**DATASET RECORDS:**
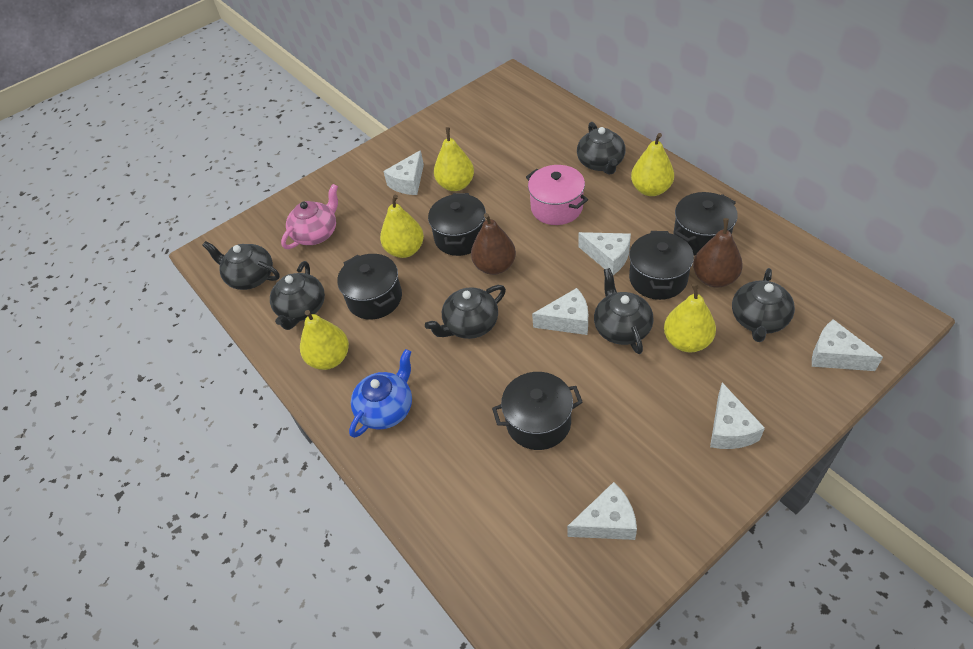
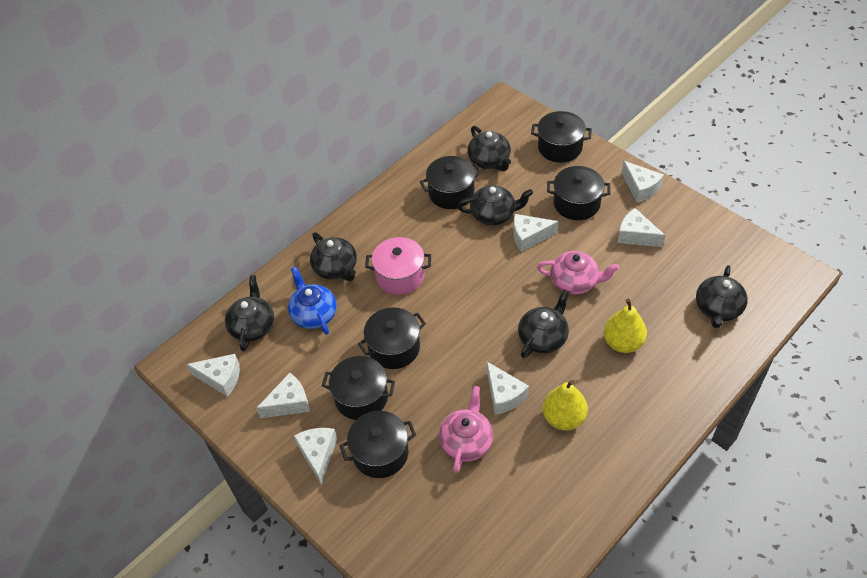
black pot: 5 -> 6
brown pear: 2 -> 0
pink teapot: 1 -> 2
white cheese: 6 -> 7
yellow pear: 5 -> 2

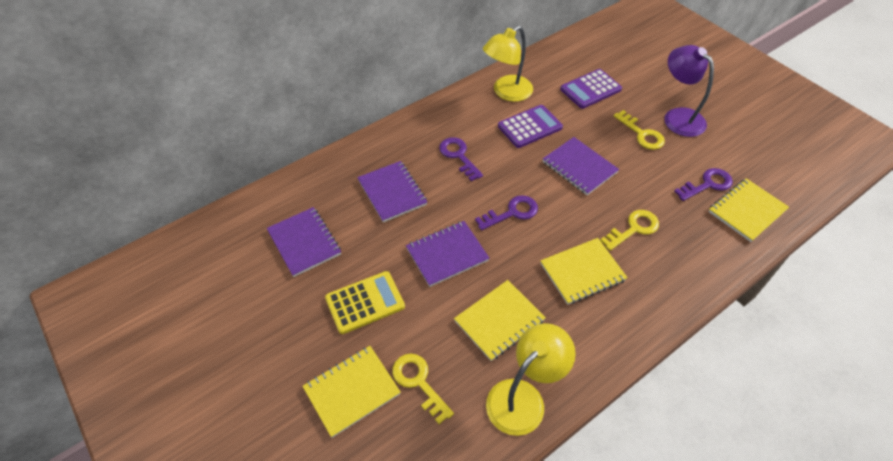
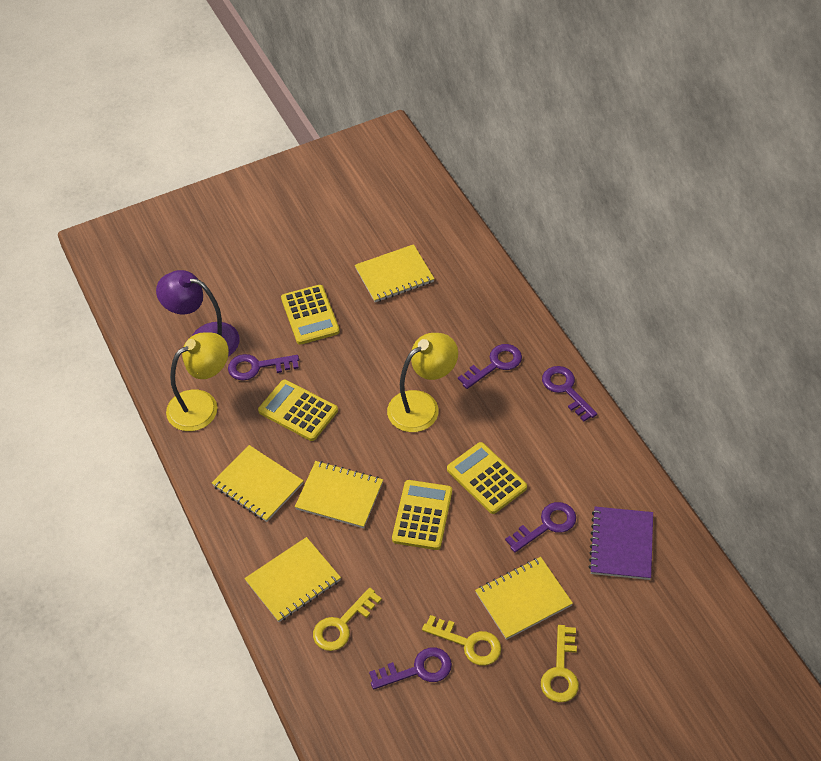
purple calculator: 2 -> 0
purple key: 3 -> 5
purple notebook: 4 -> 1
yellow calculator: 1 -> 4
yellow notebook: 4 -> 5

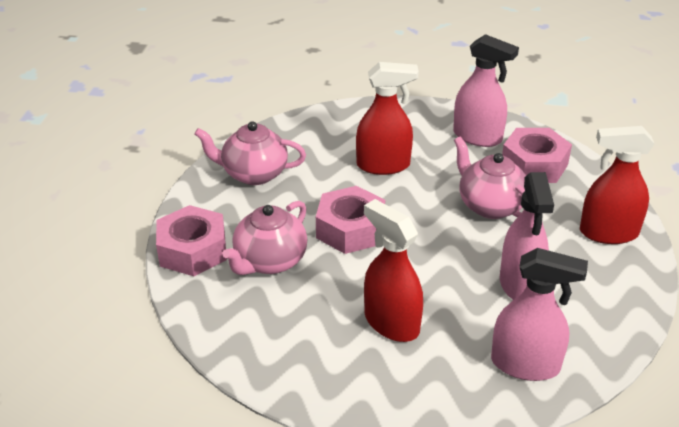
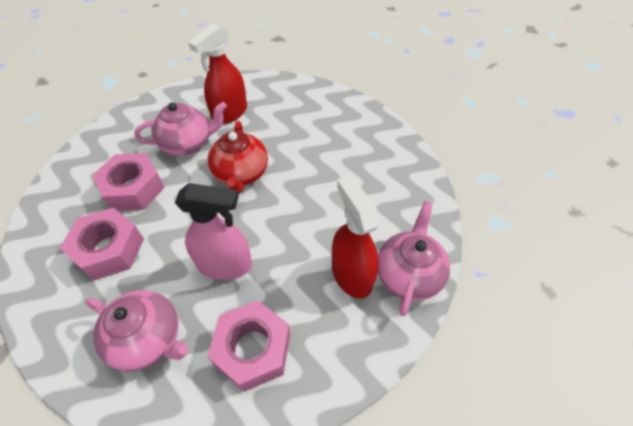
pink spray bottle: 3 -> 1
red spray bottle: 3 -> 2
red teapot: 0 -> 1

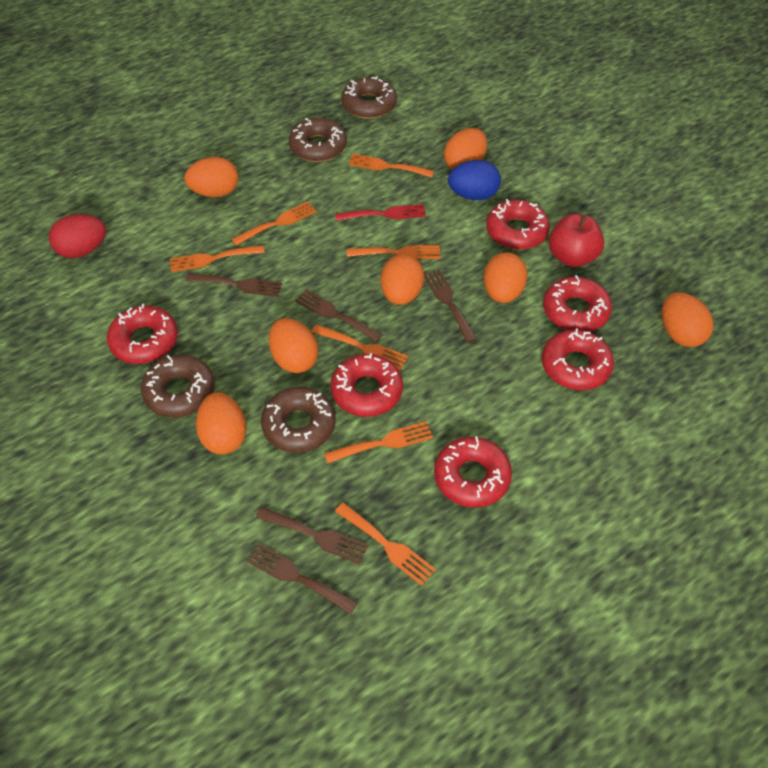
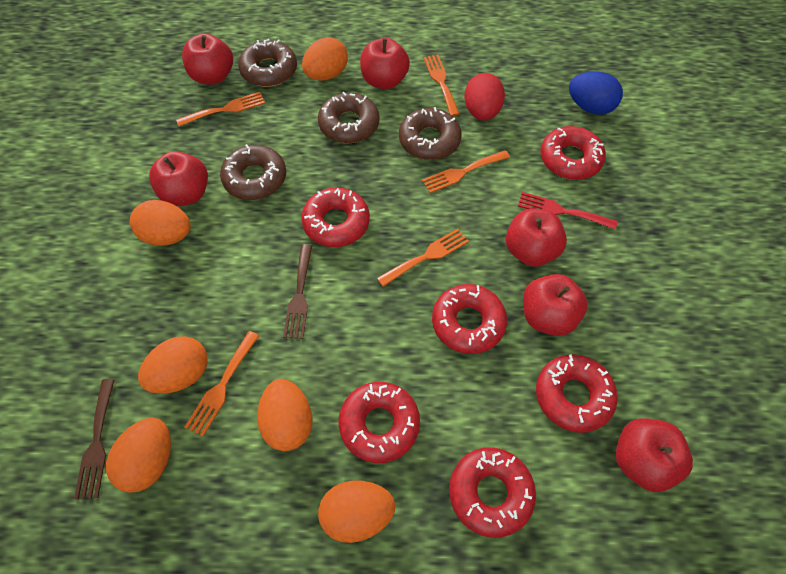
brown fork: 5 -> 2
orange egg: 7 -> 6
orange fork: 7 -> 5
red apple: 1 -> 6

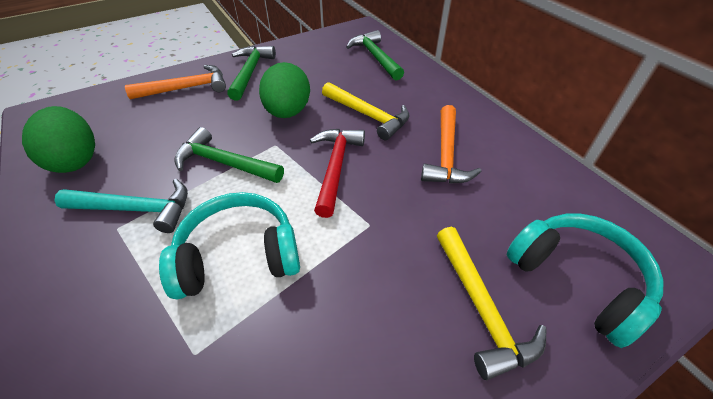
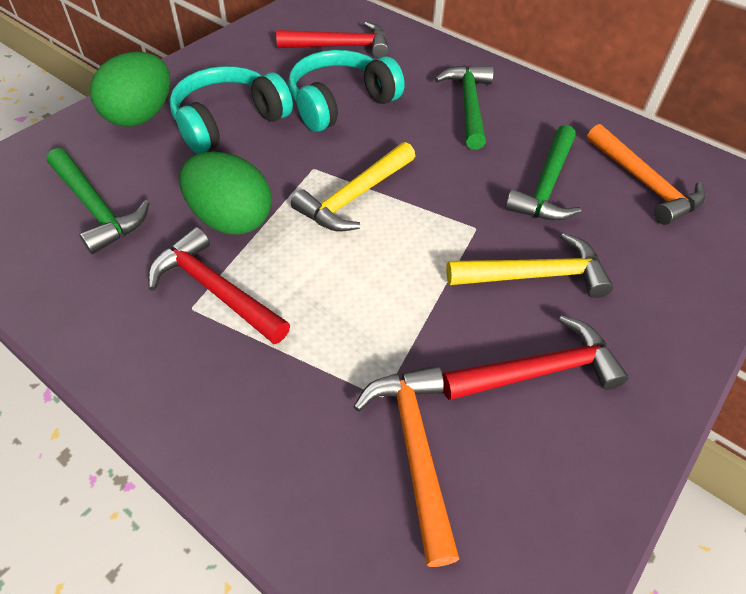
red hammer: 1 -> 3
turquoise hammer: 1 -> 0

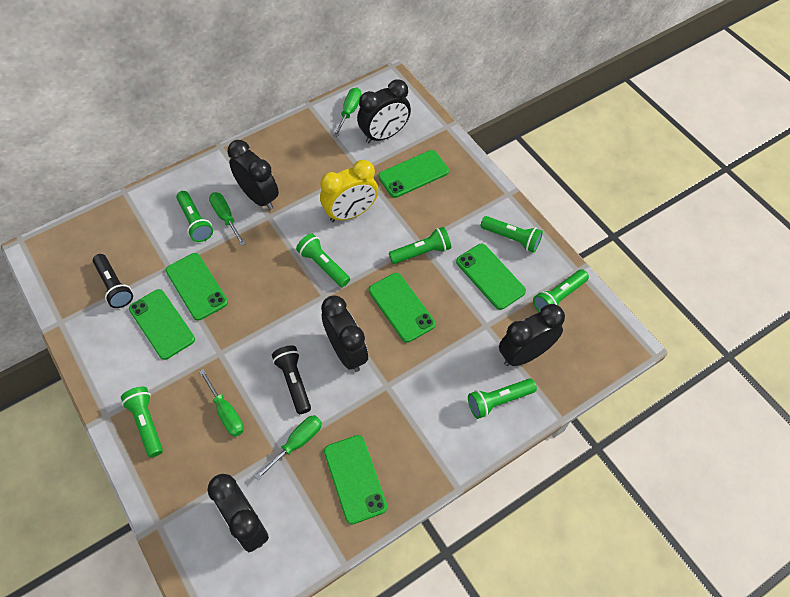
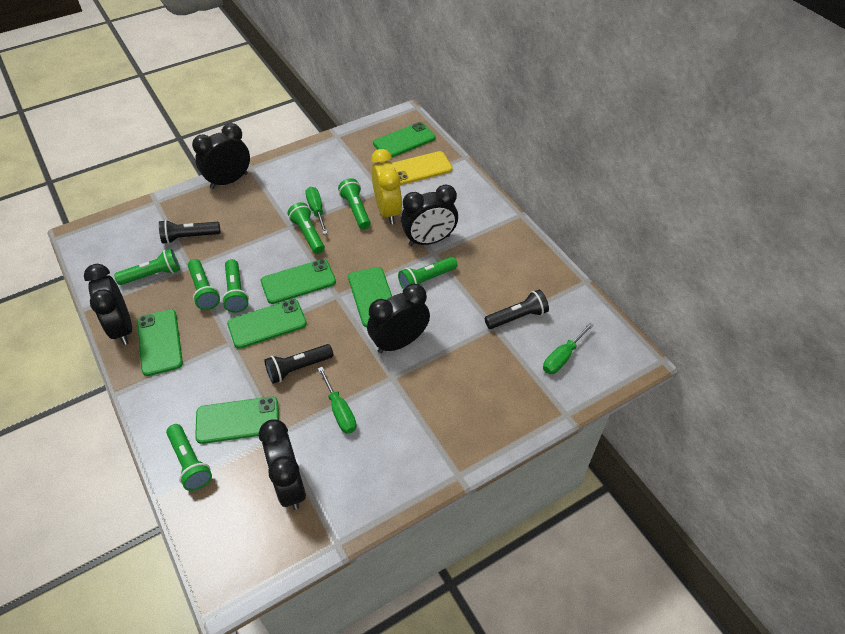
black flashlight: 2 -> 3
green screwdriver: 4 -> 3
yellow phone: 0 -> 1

**WHAT IS NEEDED:** Show, from the entries above, every line that includes the string "calculator".

**FINISHED EXERCISE:**
purple calculator: 2 -> 0
yellow calculator: 1 -> 4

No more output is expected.